## What you need to do:
Repeat exactly the lines that run from the one containing "(402, 337) = (480, 265): blue" to the end of the data, and leave out all others.
+--
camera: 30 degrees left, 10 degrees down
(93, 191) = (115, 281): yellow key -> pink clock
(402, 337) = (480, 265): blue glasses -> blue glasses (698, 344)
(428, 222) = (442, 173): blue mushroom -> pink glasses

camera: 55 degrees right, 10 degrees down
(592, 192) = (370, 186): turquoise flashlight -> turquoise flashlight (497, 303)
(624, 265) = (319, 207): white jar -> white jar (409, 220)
+--
## Reply:
(402, 337) = (480, 265): blue glasses -> blue glasses (698, 344)
(428, 222) = (442, 173): blue mushroom -> pink glasses

camera: 55 degrees right, 10 degrees down
(592, 192) = (370, 186): turquoise flashlight -> turquoise flashlight (497, 303)
(624, 265) = (319, 207): white jar -> white jar (409, 220)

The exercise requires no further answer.